Reproduce only the lines of the material below that start at the line containing "Find all instances" and stop at the line containing "Answer in <instances>...</instances>.". Keep both end lines.

====== Recorded data

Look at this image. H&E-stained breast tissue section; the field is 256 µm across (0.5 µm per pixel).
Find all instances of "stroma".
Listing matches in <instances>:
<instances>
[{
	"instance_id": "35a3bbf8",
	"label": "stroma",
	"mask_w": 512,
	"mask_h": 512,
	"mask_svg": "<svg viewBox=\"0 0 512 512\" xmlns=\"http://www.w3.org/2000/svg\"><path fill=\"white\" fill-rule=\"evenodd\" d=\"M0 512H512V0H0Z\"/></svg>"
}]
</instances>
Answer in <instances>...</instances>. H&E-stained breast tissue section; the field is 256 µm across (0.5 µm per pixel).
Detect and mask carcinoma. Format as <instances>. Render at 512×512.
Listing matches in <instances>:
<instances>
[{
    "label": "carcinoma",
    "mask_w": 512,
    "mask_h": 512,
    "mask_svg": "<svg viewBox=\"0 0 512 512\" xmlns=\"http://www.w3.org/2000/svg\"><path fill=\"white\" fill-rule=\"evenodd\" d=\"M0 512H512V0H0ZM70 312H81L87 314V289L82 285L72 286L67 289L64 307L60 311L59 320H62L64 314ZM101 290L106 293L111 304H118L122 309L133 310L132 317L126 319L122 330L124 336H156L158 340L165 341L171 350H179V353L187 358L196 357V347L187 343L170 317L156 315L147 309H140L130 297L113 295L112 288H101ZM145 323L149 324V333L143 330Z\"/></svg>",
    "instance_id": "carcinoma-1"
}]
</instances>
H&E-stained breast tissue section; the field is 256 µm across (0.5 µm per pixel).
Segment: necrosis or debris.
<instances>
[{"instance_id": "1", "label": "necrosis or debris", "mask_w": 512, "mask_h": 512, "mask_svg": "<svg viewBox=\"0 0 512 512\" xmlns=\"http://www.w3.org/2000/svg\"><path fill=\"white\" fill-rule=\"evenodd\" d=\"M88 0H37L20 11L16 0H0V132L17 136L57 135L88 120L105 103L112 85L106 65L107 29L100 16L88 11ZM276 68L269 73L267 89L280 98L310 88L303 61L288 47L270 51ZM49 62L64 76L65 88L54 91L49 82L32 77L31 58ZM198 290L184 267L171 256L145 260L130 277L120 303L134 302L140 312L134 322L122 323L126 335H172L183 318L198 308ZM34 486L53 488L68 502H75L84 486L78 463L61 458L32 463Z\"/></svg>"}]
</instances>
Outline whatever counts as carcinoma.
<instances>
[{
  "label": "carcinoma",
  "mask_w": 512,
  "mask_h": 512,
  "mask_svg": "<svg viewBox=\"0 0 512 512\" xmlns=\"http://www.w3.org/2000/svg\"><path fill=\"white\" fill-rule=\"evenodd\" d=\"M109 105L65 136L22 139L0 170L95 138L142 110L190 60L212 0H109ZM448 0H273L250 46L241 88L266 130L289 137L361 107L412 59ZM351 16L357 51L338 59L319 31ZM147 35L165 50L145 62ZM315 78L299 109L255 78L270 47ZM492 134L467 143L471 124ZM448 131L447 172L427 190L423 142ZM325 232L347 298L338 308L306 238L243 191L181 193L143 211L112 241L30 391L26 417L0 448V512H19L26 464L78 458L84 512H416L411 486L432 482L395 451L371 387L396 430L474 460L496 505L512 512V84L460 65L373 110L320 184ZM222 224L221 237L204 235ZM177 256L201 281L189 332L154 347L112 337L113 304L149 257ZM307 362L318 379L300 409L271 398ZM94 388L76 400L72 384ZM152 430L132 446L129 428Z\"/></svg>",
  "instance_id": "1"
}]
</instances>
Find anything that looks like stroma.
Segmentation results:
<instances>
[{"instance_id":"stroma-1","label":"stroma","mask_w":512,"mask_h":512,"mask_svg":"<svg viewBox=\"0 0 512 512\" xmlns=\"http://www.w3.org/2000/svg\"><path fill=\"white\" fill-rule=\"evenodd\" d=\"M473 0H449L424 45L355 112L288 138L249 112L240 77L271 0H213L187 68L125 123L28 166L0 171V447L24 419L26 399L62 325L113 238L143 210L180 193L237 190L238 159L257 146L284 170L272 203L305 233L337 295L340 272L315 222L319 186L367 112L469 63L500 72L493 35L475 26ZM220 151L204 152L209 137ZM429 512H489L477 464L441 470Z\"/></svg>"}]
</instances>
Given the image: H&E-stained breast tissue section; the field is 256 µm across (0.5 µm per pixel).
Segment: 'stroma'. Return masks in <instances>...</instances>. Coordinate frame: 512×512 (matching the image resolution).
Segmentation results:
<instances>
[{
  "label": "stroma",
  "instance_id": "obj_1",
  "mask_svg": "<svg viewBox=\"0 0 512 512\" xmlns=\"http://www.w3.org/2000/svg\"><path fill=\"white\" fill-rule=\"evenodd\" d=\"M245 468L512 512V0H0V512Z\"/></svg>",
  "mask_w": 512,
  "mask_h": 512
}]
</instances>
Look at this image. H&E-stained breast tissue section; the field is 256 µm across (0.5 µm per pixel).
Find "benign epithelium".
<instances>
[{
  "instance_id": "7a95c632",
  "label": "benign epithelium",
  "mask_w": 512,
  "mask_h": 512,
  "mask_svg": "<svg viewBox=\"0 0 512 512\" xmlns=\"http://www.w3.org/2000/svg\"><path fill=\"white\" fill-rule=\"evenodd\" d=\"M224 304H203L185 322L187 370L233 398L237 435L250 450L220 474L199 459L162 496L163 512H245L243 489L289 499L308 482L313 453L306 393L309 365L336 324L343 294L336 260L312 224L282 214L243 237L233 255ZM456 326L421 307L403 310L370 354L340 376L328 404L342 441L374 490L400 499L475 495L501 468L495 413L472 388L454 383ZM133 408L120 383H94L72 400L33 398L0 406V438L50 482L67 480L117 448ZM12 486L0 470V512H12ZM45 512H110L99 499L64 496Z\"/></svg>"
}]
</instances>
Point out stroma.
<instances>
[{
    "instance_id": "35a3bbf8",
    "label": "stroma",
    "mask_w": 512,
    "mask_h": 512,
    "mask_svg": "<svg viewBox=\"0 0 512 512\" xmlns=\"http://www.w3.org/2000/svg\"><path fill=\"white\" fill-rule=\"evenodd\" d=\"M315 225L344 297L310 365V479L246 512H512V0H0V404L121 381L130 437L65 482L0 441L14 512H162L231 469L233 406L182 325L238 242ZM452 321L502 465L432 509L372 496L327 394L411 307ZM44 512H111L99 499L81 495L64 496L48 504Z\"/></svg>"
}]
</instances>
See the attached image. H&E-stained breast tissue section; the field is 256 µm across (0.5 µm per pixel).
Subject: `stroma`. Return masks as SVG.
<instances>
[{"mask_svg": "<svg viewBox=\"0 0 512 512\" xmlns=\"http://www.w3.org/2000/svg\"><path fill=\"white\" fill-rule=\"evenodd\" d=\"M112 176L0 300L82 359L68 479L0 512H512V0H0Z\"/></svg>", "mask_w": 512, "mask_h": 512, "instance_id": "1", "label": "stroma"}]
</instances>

============
====== Recorded data

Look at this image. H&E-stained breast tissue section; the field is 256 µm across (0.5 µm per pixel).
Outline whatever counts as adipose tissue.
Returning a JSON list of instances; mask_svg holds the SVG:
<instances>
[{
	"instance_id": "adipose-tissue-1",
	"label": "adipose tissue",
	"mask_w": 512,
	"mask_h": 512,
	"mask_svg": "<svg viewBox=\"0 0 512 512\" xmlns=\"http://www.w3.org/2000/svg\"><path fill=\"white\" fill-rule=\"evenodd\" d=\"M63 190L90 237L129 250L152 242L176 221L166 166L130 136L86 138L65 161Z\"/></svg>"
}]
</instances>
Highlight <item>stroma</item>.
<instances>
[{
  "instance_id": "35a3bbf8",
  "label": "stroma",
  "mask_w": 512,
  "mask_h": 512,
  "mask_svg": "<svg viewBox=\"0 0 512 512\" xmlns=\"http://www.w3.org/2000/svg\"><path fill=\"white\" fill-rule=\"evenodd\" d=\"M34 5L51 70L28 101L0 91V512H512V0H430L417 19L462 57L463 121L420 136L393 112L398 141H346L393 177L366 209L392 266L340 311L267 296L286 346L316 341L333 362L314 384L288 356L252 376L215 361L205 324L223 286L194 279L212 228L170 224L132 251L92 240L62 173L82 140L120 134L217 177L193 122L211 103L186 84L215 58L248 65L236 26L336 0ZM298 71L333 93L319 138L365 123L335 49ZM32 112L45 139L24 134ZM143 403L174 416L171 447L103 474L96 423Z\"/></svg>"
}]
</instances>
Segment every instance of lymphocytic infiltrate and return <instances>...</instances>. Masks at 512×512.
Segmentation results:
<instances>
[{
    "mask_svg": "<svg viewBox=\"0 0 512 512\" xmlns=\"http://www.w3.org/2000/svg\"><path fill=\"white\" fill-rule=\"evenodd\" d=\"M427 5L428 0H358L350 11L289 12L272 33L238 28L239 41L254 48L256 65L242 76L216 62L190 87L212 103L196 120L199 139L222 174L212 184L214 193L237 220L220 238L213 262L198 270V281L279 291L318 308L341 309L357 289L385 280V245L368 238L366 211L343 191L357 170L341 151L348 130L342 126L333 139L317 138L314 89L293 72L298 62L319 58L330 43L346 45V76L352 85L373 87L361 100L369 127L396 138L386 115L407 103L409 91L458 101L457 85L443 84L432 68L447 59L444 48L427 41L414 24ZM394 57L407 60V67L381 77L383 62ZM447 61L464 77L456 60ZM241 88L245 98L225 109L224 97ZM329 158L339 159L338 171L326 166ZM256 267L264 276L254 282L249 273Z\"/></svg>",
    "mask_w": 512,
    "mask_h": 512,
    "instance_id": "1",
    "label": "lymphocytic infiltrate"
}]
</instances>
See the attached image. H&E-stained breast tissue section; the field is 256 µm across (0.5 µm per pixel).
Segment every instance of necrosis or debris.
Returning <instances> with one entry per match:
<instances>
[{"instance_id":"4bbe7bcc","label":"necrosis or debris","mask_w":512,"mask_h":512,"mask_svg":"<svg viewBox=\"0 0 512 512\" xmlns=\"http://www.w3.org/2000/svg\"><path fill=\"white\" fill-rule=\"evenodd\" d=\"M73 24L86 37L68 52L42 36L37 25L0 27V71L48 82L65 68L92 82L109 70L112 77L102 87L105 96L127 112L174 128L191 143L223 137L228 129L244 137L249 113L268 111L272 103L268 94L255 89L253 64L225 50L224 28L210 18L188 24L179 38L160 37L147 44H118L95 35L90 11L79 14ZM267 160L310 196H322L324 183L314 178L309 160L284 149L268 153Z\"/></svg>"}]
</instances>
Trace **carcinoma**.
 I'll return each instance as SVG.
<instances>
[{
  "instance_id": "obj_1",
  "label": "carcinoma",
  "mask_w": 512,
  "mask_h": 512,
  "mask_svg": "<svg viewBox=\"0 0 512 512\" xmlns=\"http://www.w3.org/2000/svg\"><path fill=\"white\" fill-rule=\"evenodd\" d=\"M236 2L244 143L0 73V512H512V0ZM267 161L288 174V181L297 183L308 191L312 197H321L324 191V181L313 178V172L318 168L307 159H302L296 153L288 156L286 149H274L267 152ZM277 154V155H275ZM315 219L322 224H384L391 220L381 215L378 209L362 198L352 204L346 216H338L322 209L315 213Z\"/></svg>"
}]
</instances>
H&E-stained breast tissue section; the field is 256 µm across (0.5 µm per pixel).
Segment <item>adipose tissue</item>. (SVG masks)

============

Expected answer:
Find all instances of "stroma".
Listing matches in <instances>:
<instances>
[{
	"instance_id": "35a3bbf8",
	"label": "stroma",
	"mask_w": 512,
	"mask_h": 512,
	"mask_svg": "<svg viewBox=\"0 0 512 512\" xmlns=\"http://www.w3.org/2000/svg\"><path fill=\"white\" fill-rule=\"evenodd\" d=\"M0 512H512V0H0Z\"/></svg>"
}]
</instances>
Answer in <instances>...</instances>. H&E-stained breast tissue section; the field is 256 µm across (0.5 µm per pixel).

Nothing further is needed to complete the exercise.